• Task description: A faithful copy of all the entries is required, with no pictures in it.

Source data
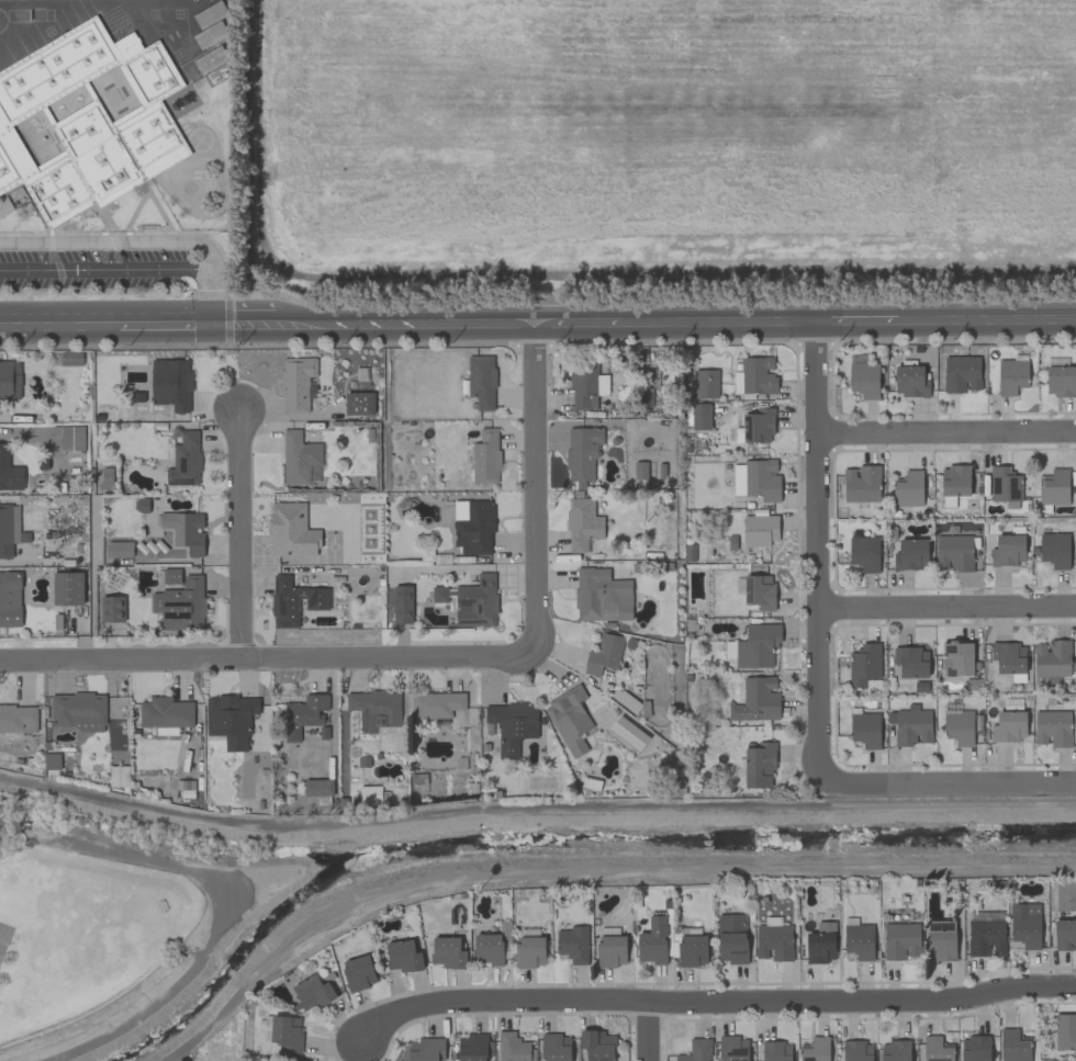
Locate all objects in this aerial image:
building: (210, 14)
building: (209, 59)
building: (86, 120)
road: (113, 242)
road: (104, 267)
road: (96, 295)
road: (209, 297)
road: (227, 302)
road: (58, 325)
road: (164, 326)
road: (643, 329)
road: (264, 343)
building: (70, 358)
building: (961, 373)
building: (755, 376)
building: (1011, 376)
building: (864, 379)
building: (10, 380)
building: (910, 380)
building: (1060, 380)
building: (481, 381)
building: (171, 383)
building: (296, 383)
building: (705, 383)
building: (586, 385)
building: (359, 403)
building: (700, 416)
building: (758, 425)
road: (947, 431)
building: (69, 437)
building: (582, 455)
building: (298, 457)
building: (485, 457)
building: (185, 460)
building: (640, 470)
building: (9, 471)
building: (106, 476)
building: (757, 479)
building: (955, 480)
building: (861, 484)
building: (1004, 484)
building: (1054, 487)
building: (908, 489)
road: (532, 491)
building: (582, 524)
building: (473, 526)
building: (10, 529)
building: (185, 530)
building: (759, 530)
building: (291, 531)
road: (237, 533)
building: (118, 549)
building: (1008, 549)
building: (1055, 549)
building: (349, 551)
building: (954, 552)
building: (864, 553)
building: (911, 554)
road: (819, 559)
building: (171, 576)
building: (67, 588)
building: (759, 591)
building: (439, 594)
building: (601, 595)
building: (10, 599)
building: (294, 600)
building: (182, 602)
building: (477, 602)
building: (402, 604)
building: (112, 608)
road: (947, 608)
building: (757, 645)
building: (729, 652)
building: (604, 654)
road: (387, 655)
building: (1009, 657)
building: (957, 658)
building: (1052, 658)
road: (119, 660)
building: (911, 661)
building: (864, 665)
building: (756, 700)
building: (436, 704)
building: (374, 708)
building: (77, 711)
building: (165, 713)
building: (304, 715)
building: (18, 718)
building: (231, 719)
building: (569, 719)
building: (911, 725)
building: (512, 726)
building: (1009, 726)
building: (959, 728)
building: (1052, 728)
building: (865, 729)
building: (115, 736)
building: (759, 764)
road: (946, 785)
building: (318, 787)
road: (535, 806)
building: (1025, 924)
building: (1065, 934)
building: (986, 937)
building: (731, 938)
building: (773, 940)
building: (901, 940)
building: (940, 940)
building: (653, 941)
building: (859, 941)
building: (821, 943)
building: (573, 944)
building: (488, 949)
building: (611, 950)
building: (692, 950)
building: (529, 951)
building: (447, 952)
building: (403, 956)
building: (358, 972)
building: (312, 992)
road: (713, 1003)
road: (648, 1031)
building: (1065, 1032)
building: (286, 1033)
building: (597, 1045)
building: (1013, 1046)
building: (472, 1047)
building: (512, 1047)
building: (556, 1047)
building: (733, 1048)
building: (975, 1048)
building: (936, 1049)
building: (426, 1050)
building: (696, 1050)
building: (816, 1050)
building: (857, 1050)
building: (895, 1050)
building: (776, 1051)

• Written solution:
Locate all objects in this aerial image:
building: (210, 14)
building: (209, 59)
building: (86, 120)
road: (113, 242)
road: (104, 267)
road: (96, 295)
road: (209, 297)
road: (227, 302)
road: (58, 325)
road: (164, 326)
road: (643, 329)
road: (264, 343)
building: (70, 358)
building: (961, 373)
building: (755, 376)
building: (1011, 376)
building: (864, 379)
building: (10, 380)
building: (910, 380)
building: (1060, 380)
building: (481, 381)
building: (171, 383)
building: (296, 383)
building: (705, 383)
building: (586, 385)
building: (359, 403)
building: (700, 416)
building: (758, 425)
road: (947, 431)
building: (69, 437)
building: (582, 455)
building: (298, 457)
building: (485, 457)
building: (185, 460)
building: (640, 470)
building: (9, 471)
building: (106, 476)
building: (757, 479)
building: (955, 480)
building: (861, 484)
building: (1004, 484)
building: (1054, 487)
building: (908, 489)
road: (532, 491)
building: (582, 524)
building: (473, 526)
building: (10, 529)
building: (185, 530)
building: (759, 530)
building: (291, 531)
road: (237, 533)
building: (118, 549)
building: (1008, 549)
building: (1055, 549)
building: (349, 551)
building: (954, 552)
building: (864, 553)
building: (911, 554)
road: (819, 559)
building: (171, 576)
building: (67, 588)
building: (759, 591)
building: (439, 594)
building: (601, 595)
building: (10, 599)
building: (294, 600)
building: (182, 602)
building: (477, 602)
building: (402, 604)
building: (112, 608)
road: (947, 608)
building: (757, 645)
building: (729, 652)
building: (604, 654)
road: (387, 655)
building: (1009, 657)
building: (957, 658)
building: (1052, 658)
road: (119, 660)
building: (911, 661)
building: (864, 665)
building: (756, 700)
building: (436, 704)
building: (374, 708)
building: (77, 711)
building: (165, 713)
building: (304, 715)
building: (18, 718)
building: (231, 719)
building: (569, 719)
building: (911, 725)
building: (512, 726)
building: (1009, 726)
building: (959, 728)
building: (1052, 728)
building: (865, 729)
building: (115, 736)
building: (759, 764)
road: (946, 785)
building: (318, 787)
road: (535, 806)
building: (1025, 924)
building: (1065, 934)
building: (986, 937)
building: (731, 938)
building: (773, 940)
building: (901, 940)
building: (940, 940)
building: (653, 941)
building: (859, 941)
building: (821, 943)
building: (573, 944)
building: (488, 949)
building: (611, 950)
building: (692, 950)
building: (529, 951)
building: (447, 952)
building: (403, 956)
building: (358, 972)
building: (312, 992)
road: (713, 1003)
road: (648, 1031)
building: (1065, 1032)
building: (286, 1033)
building: (597, 1045)
building: (1013, 1046)
building: (472, 1047)
building: (512, 1047)
building: (556, 1047)
building: (733, 1048)
building: (975, 1048)
building: (936, 1049)
building: (426, 1050)
building: (696, 1050)
building: (816, 1050)
building: (857, 1050)
building: (895, 1050)
building: (776, 1051)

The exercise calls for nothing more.